* Problem statement: The output must be the line with "(822, 316) = (255, 290): black" and every following line to the end of the material, exactly as they appear, and nothing else.
Top of The data
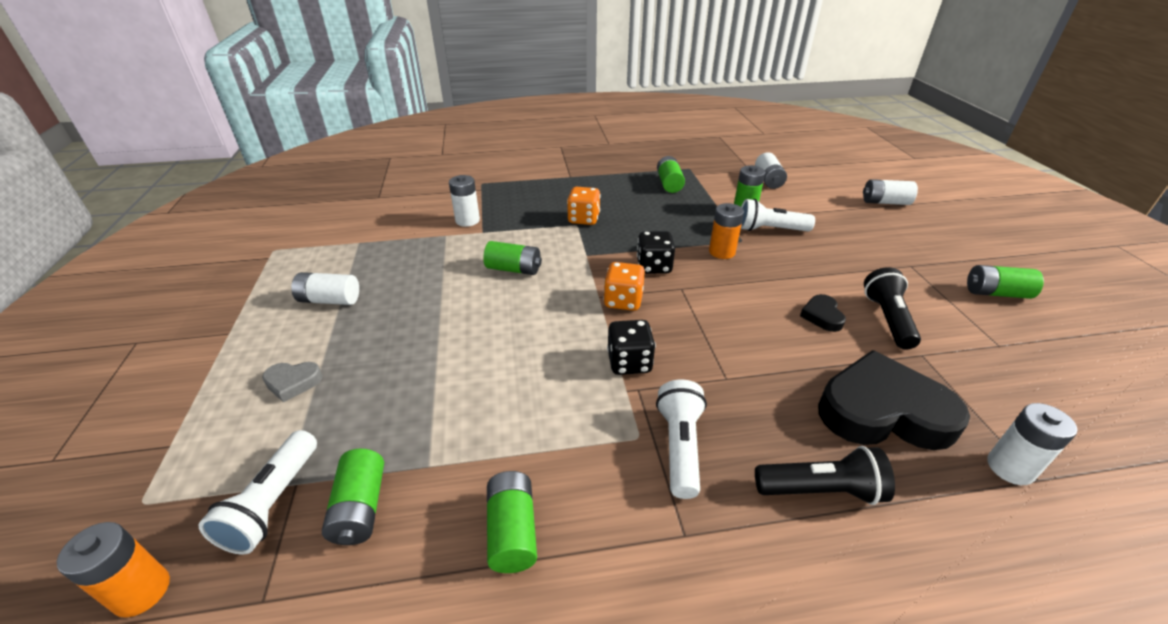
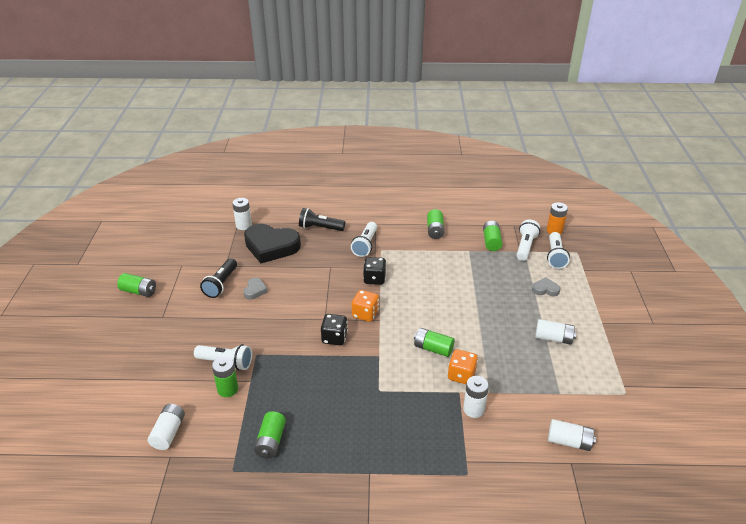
camera: 170 degrees left, 0 degrees up
(212, 478) = (555, 256): none -> white flashlight
(584, 219) = (371, 397): orange dice -> orange dice (461, 375)
(722, 252) = (279, 345): orange battery -> none
(822, 316) = (255, 290): black heart -> grey heart
(885, 202) = (99, 382): white battery -> white battery (569, 441)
Bottom of The data
* Output for this exercise:
(822, 316) = (255, 290): black heart -> grey heart
(885, 202) = (99, 382): white battery -> white battery (569, 441)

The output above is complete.